===== SOURCE DATA =====
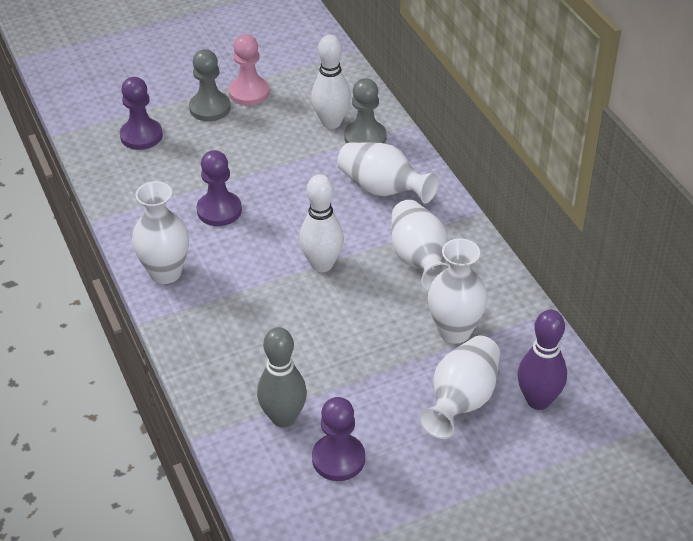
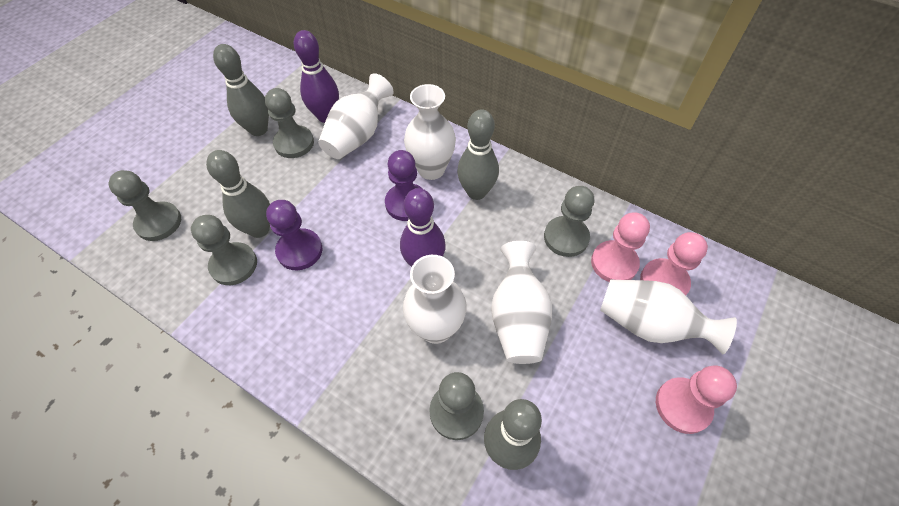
grey bowling pin: 1 -> 4
grey pawn: 2 -> 5
pink pawn: 1 -> 3
purple bowling pin: 1 -> 2
purple pawn: 3 -> 2
white bowling pin: 2 -> 0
=====
TASK PROMPT: Count the lines in the listing above that include the word "bowling". Reply with the number only.

ANSWER TO THIS PROBLEM: 3